> Required action
Pictures excluded, output the lines of the data below between the one holding "pink brick B6:B7" and the one holding "white brick A7", inclusive, exactly as they stand.

** Opening Available data block **

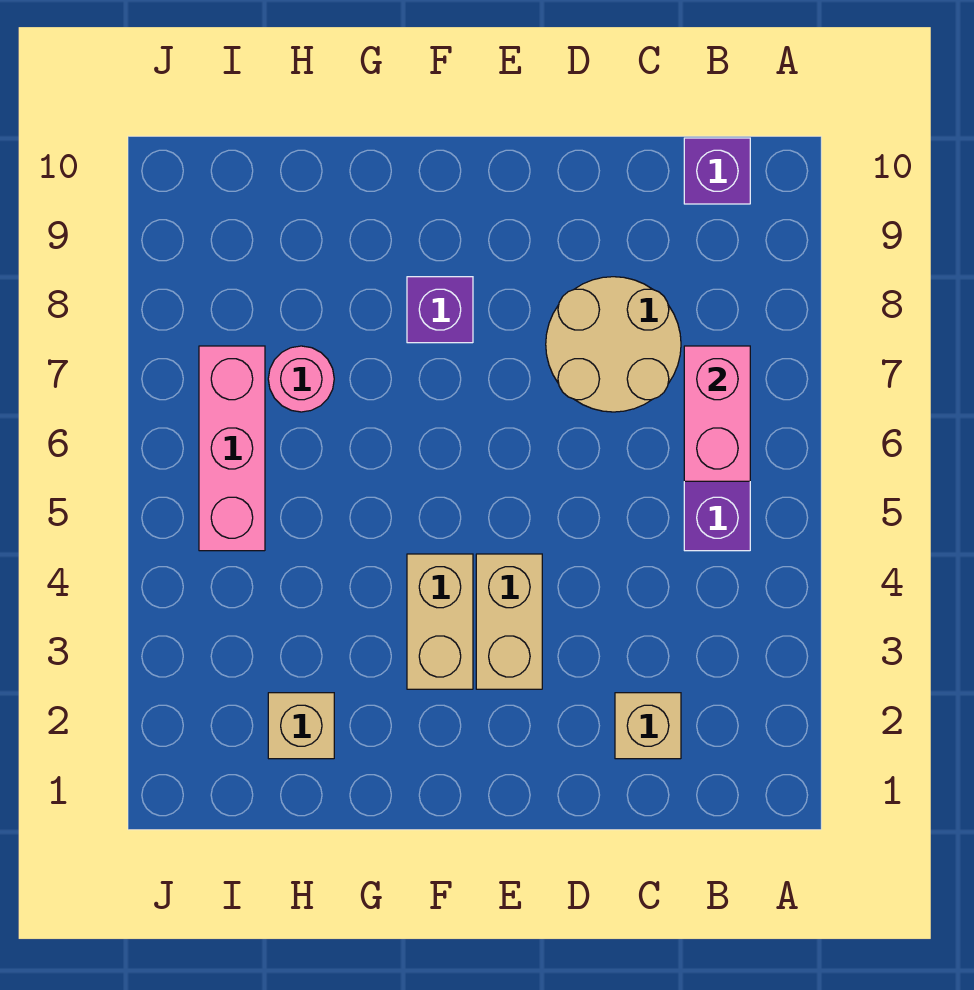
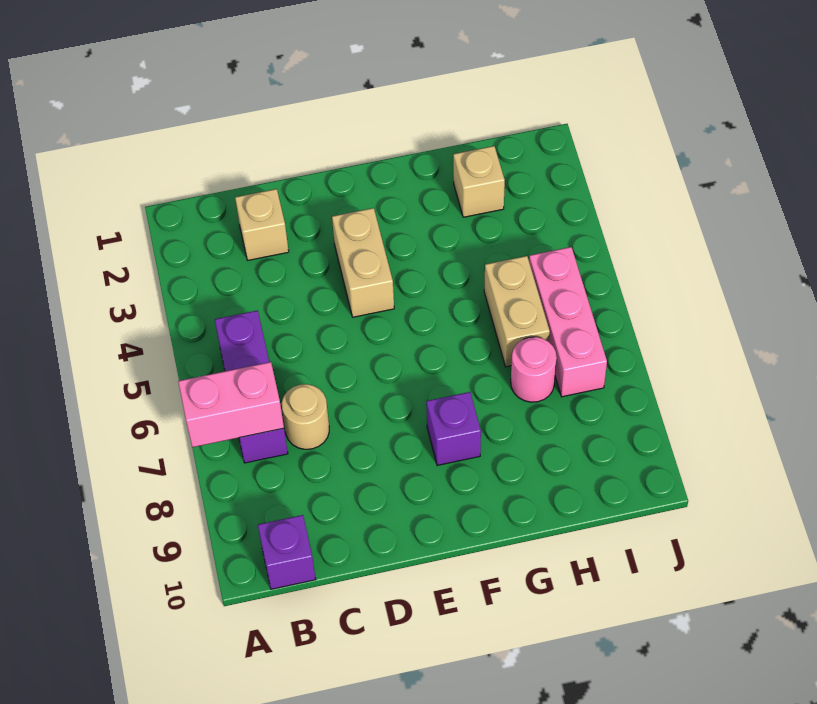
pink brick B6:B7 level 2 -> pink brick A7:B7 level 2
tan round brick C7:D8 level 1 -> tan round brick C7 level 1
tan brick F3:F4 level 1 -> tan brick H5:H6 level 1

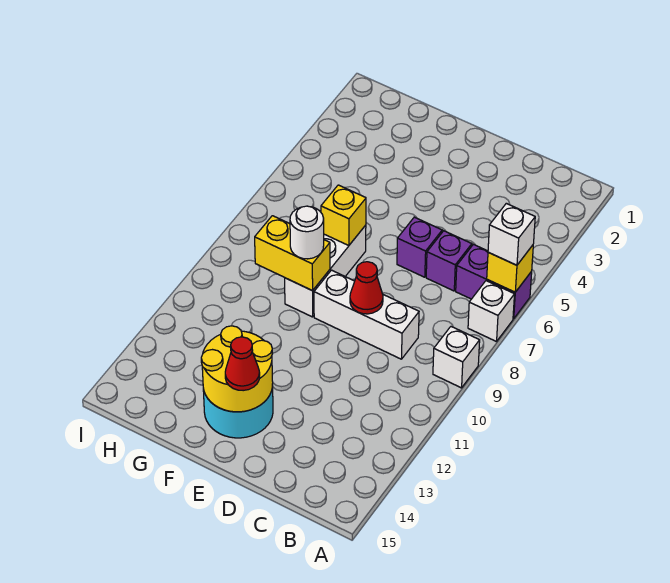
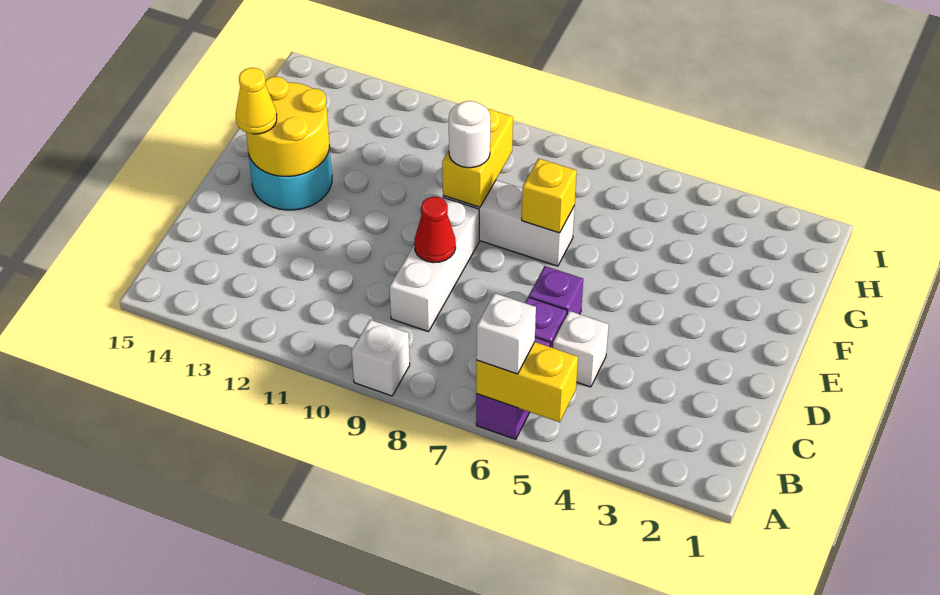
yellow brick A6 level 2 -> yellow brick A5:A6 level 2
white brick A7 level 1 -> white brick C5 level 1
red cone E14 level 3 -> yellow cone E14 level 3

** Closing Available data block **
** Opening Available data block **

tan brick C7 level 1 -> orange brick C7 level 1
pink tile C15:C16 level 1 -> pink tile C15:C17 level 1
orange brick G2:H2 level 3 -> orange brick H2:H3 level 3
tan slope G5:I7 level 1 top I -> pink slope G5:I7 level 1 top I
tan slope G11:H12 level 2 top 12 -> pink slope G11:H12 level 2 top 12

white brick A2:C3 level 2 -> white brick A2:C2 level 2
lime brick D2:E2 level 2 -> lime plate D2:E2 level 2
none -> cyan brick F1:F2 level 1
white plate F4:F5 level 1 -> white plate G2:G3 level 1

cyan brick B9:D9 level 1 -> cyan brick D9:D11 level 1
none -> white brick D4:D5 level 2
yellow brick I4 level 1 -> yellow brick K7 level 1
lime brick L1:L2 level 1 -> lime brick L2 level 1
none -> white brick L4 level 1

** Closing Available data block **

> Result
pink brick B6:B7 level 2 -> pink brick A7:B7 level 2
tan round brick C7:D8 level 1 -> tan round brick C7 level 1
tan brick F3:F4 level 1 -> tan brick H5:H6 level 1

yellow brick A6 level 2 -> yellow brick A5:A6 level 2
white brick A7 level 1 -> white brick C5 level 1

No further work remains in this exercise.